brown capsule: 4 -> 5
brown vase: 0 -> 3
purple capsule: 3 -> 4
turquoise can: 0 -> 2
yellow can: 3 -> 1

[Requirement]:
A word-for-word copy of all the entries above is required.

[Your response]:
brown capsule: 4 -> 5
brown vase: 0 -> 3
purple capsule: 3 -> 4
turquoise can: 0 -> 2
yellow can: 3 -> 1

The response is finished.